(Items listed in a dataset)
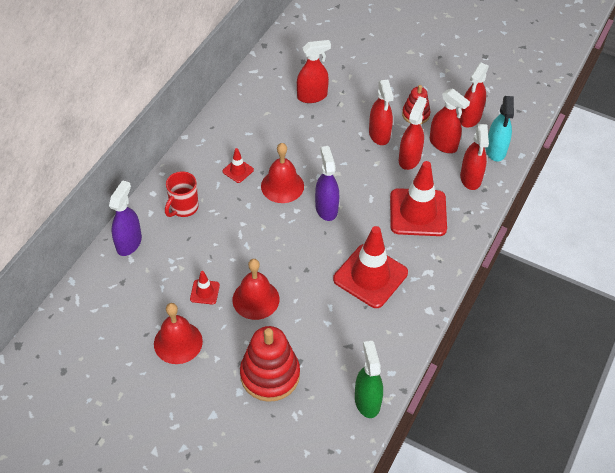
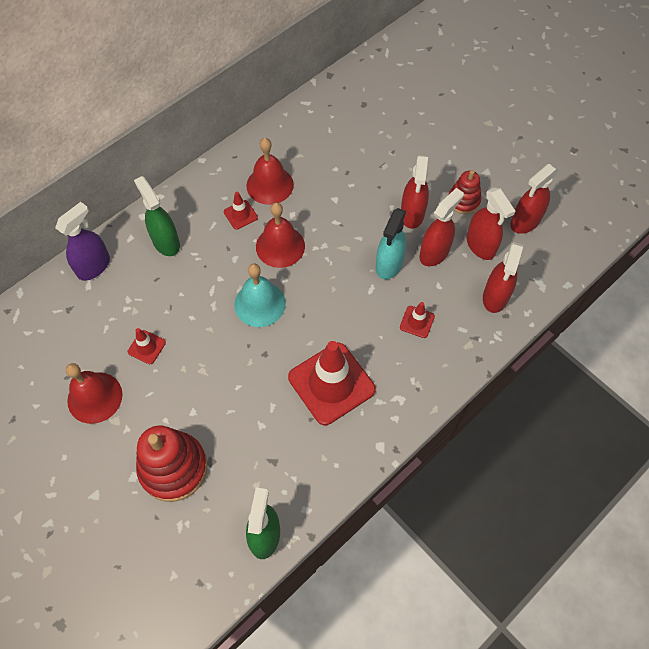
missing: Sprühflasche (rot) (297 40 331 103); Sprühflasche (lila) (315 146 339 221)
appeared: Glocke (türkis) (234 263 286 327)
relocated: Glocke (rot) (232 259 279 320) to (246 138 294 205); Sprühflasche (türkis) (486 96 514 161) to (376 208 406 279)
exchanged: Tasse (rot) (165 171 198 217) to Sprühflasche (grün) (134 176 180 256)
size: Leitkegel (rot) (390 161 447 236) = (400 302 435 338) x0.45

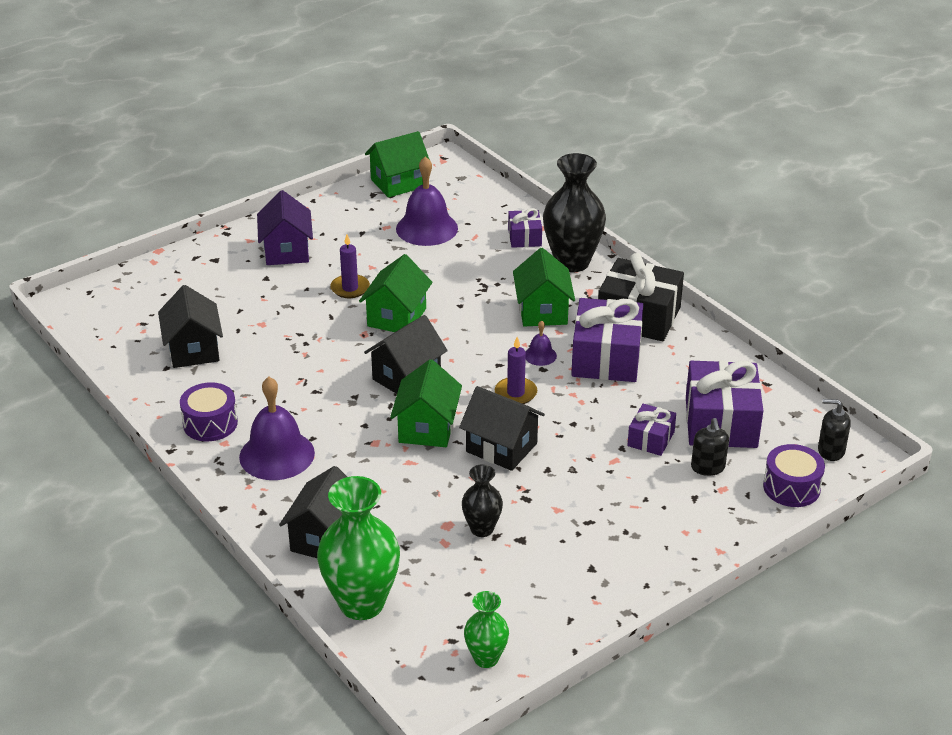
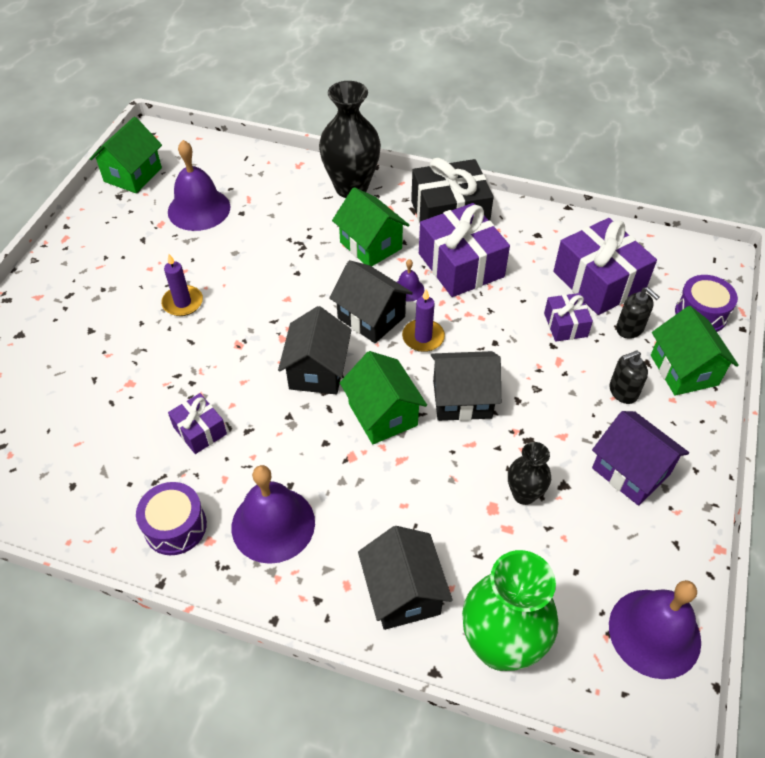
relocated: Geschenk (lila) (508 208 542 248) to (168 393 227 454); Haus (schwarz) (158 285 223 368) to (329 260 413 343); Haus (lila) (257 190 313 265) to (592 411 689 506); Seifenspender (schwarz) (818 399 851 461) to (609 351 648 404); Haus (grün) (359 254 433 332) to (651 306 739 396)
exchanged: Vase (grün) (464 591 509 668) to Glocke (lila) (609 580 701 679)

§ **WHAT IS EXPECTED**: Above are the records; reproduce them exactly and leave out the pictures.

§ **PROBLEM SOLUTION**:
missing: Sprühflasche (rot) (297 40 331 103); Sprühflasche (lila) (315 146 339 221)
appeared: Glocke (türkis) (234 263 286 327)
relocated: Glocke (rot) (232 259 279 320) to (246 138 294 205); Sprühflasche (türkis) (486 96 514 161) to (376 208 406 279)
exchanged: Tasse (rot) (165 171 198 217) to Sprühflasche (grün) (134 176 180 256)
size: Leitkegel (rot) (390 161 447 236) = (400 302 435 338) x0.45

relocated: Geschenk (lila) (508 208 542 248) to (168 393 227 454); Haus (schwarz) (158 285 223 368) to (329 260 413 343); Haus (lila) (257 190 313 265) to (592 411 689 506); Seifenspender (schwarz) (818 399 851 461) to (609 351 648 404); Haus (grün) (359 254 433 332) to (651 306 739 396)
exchanged: Vase (grün) (464 591 509 668) to Glocke (lila) (609 580 701 679)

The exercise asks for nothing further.